WHAT TO WORK ON - With pictures left out, set down exactly the lines that begin at the one containing "BZ3: none -> buzzer (plus VCC, minus MOT)" and end with the last line of the entries below.

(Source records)
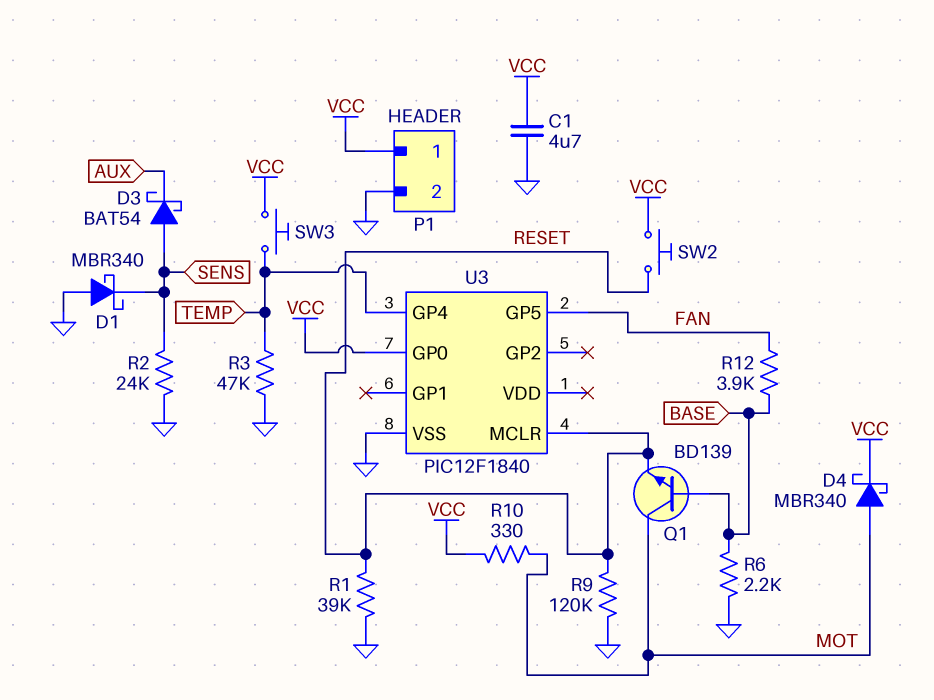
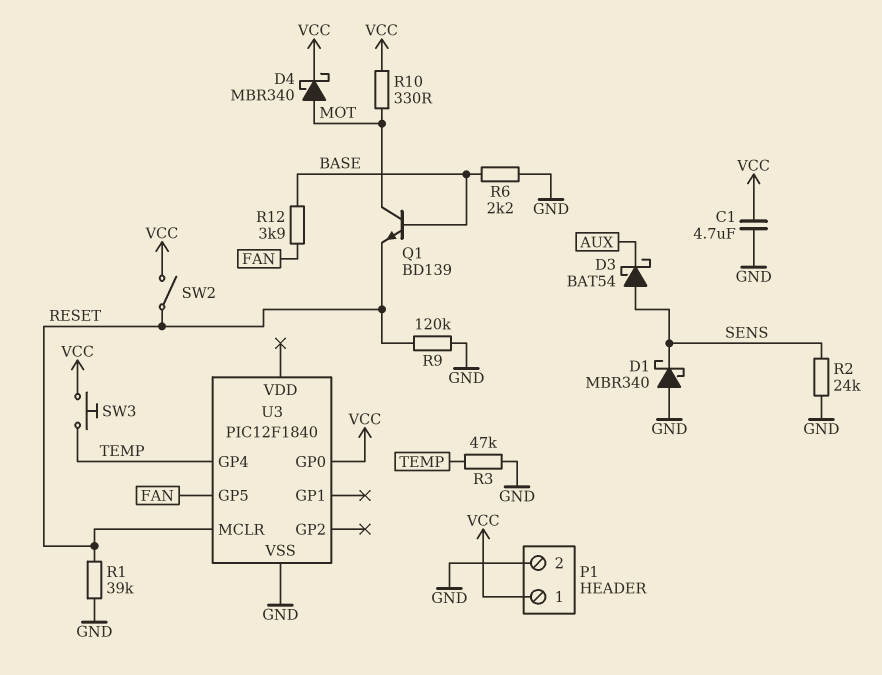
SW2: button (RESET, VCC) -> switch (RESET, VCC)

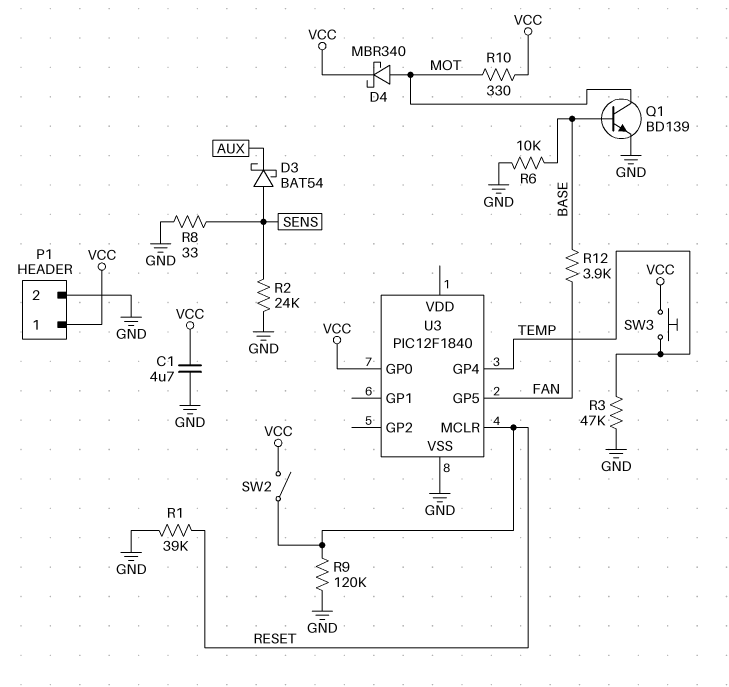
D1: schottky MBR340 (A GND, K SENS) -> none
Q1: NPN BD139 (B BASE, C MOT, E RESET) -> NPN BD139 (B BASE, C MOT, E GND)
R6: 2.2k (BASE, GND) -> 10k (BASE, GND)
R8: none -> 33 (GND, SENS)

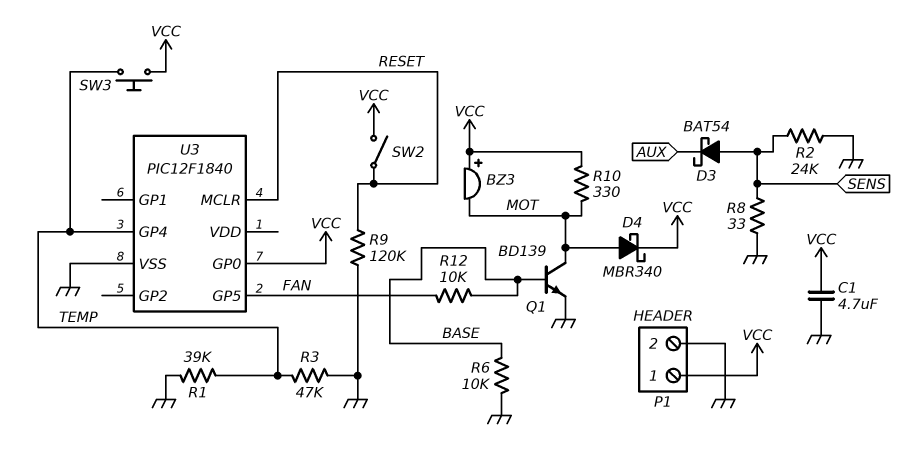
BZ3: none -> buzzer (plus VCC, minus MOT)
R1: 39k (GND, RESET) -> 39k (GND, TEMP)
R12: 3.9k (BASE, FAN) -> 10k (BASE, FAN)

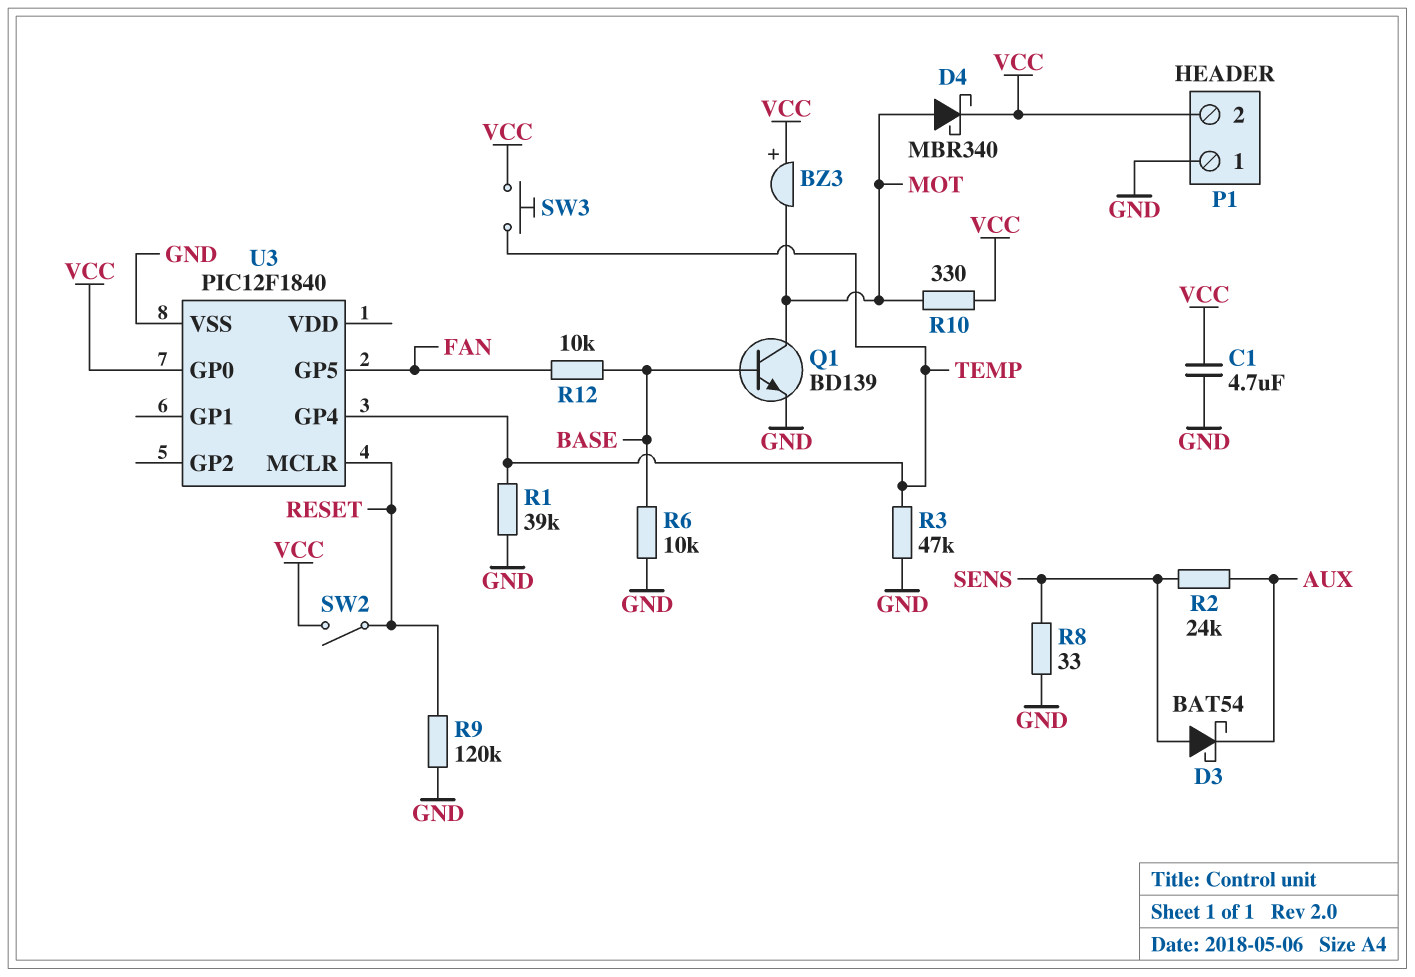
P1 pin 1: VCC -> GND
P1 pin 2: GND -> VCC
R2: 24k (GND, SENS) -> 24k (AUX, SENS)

RESULT BELOW -
BZ3: none -> buzzer (plus VCC, minus MOT)
R1: 39k (GND, RESET) -> 39k (GND, TEMP)
R12: 3.9k (BASE, FAN) -> 10k (BASE, FAN)

P1 pin 1: VCC -> GND
P1 pin 2: GND -> VCC
R2: 24k (GND, SENS) -> 24k (AUX, SENS)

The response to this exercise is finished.